#### RECORD SET
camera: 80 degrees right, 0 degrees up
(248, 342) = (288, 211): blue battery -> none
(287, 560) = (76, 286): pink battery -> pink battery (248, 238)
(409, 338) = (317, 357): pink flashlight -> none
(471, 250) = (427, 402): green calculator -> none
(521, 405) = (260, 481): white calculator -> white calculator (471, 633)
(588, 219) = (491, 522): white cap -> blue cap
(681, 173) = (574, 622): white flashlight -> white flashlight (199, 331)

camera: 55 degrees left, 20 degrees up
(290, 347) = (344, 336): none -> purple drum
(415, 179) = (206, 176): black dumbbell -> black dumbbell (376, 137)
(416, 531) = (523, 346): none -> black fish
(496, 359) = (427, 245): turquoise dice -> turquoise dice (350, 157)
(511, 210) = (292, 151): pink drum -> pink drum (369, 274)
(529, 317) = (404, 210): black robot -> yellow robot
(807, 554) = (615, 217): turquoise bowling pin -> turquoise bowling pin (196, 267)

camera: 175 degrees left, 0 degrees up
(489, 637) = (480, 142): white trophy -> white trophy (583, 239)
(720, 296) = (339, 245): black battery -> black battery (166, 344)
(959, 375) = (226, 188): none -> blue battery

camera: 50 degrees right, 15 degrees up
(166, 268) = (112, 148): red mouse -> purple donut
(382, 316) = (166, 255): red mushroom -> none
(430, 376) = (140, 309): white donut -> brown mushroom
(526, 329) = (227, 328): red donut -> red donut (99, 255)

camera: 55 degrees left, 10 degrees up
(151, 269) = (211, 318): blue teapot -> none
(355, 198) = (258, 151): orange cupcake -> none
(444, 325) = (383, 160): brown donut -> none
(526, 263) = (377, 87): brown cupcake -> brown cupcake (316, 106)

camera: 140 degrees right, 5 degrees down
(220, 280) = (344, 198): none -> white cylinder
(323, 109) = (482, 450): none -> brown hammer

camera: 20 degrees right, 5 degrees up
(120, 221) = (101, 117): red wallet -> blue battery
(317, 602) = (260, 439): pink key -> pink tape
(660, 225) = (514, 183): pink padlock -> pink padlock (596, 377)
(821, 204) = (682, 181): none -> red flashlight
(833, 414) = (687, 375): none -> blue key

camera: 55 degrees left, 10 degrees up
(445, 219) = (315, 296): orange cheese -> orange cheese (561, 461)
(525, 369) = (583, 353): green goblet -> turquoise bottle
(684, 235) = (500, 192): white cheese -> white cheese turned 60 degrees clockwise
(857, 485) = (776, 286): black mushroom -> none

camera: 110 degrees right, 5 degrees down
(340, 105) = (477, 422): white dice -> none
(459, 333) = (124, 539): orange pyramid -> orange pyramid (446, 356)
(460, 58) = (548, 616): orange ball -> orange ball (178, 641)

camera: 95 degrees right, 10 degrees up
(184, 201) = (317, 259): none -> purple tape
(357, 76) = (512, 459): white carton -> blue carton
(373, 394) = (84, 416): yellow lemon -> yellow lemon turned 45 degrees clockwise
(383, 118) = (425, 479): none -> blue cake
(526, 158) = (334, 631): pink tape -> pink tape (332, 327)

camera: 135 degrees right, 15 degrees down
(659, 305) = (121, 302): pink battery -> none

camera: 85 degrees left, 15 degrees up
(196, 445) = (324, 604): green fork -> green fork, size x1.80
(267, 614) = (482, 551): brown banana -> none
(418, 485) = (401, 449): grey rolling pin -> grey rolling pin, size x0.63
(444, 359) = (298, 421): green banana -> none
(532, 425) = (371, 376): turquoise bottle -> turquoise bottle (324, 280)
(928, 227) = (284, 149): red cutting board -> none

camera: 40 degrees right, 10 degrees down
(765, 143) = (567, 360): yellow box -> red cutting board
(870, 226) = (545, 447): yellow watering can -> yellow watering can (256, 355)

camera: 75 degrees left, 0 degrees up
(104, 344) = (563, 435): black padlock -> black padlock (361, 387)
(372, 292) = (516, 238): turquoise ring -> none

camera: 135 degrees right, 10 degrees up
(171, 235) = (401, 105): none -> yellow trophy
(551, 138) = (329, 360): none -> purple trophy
########
> _YOUR GOAL_: Among the lines above, repeat exactly those from the line with "(489, 637) = (480, 142): white" to the line with "(430, 376) = (140, 309): white", counting both ends.

> _ANSWER_:
(489, 637) = (480, 142): white trophy -> white trophy (583, 239)
(720, 296) = (339, 245): black battery -> black battery (166, 344)
(959, 375) = (226, 188): none -> blue battery

camera: 50 degrees right, 15 degrees up
(166, 268) = (112, 148): red mouse -> purple donut
(382, 316) = (166, 255): red mushroom -> none
(430, 376) = (140, 309): white donut -> brown mushroom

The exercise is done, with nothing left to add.